-- Instructions to follow --
Write out exactly the lines from the one with "brown screwdriver: 6 -> 7" through the last line of the data below, but not the pictures.

(Stored data begins)

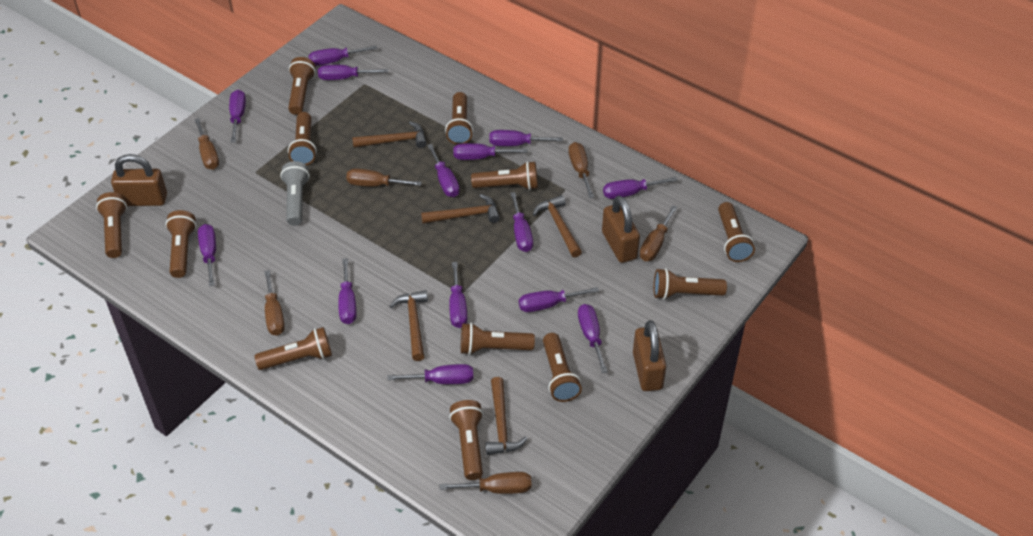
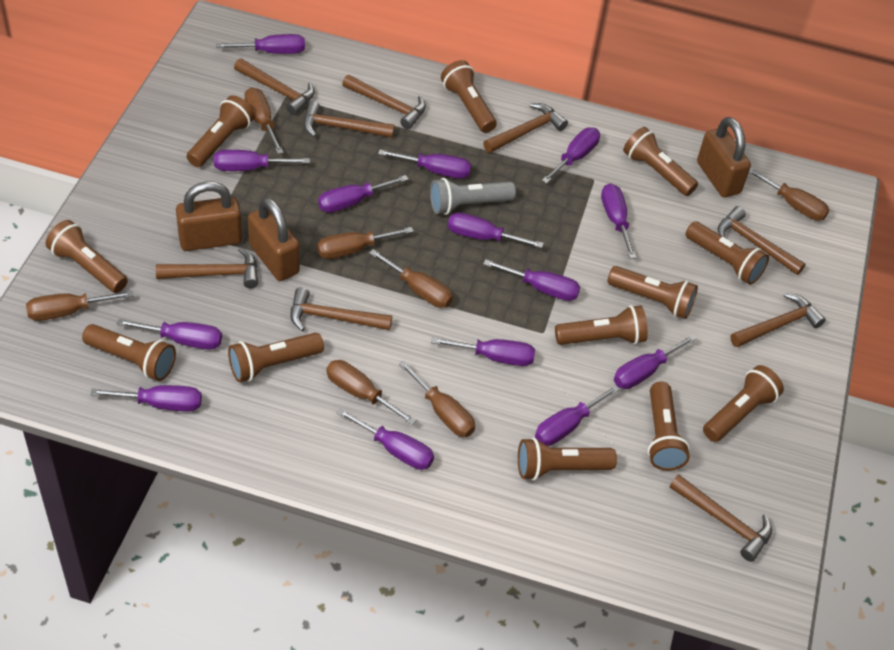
brown hammer: 5 -> 9
brown screwdriver: 6 -> 7

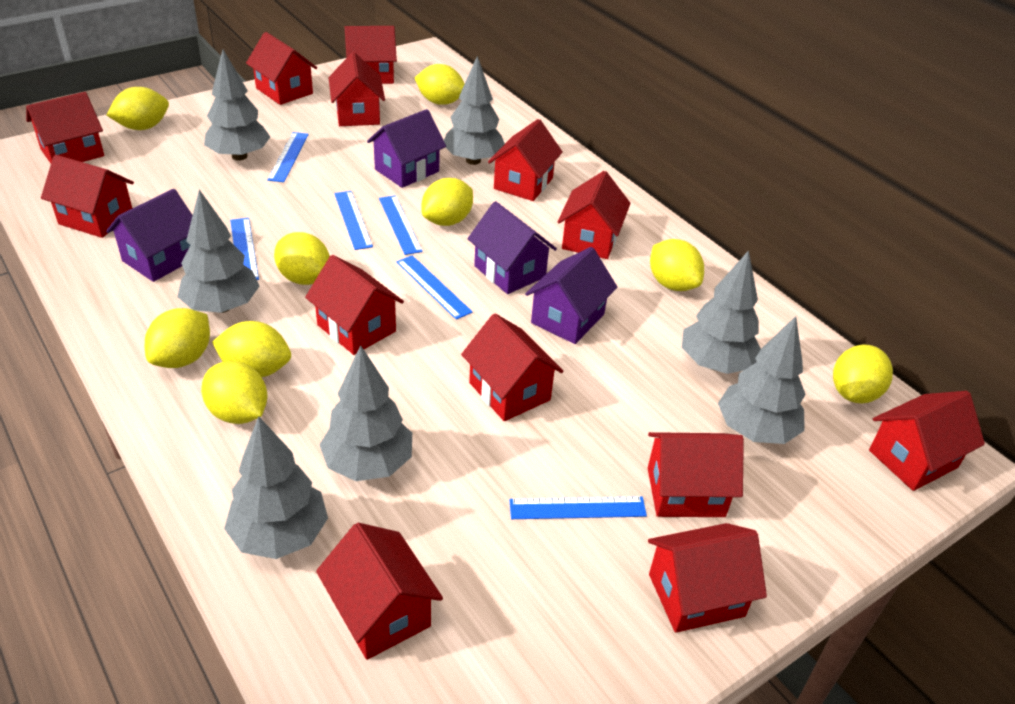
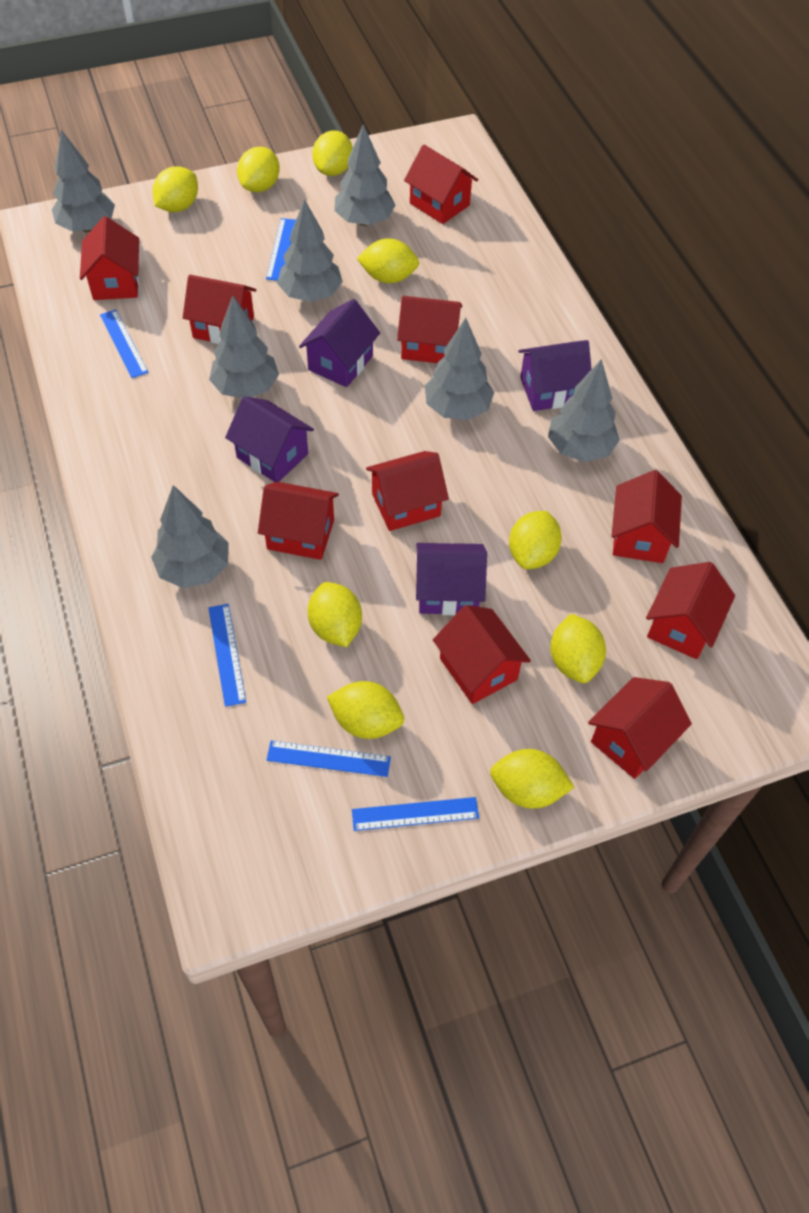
blue ruler: 6 -> 5
red house: 13 -> 10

(Stored data ends)

-- Task output --
brown screwdriver: 6 -> 7

blue ruler: 6 -> 5
red house: 13 -> 10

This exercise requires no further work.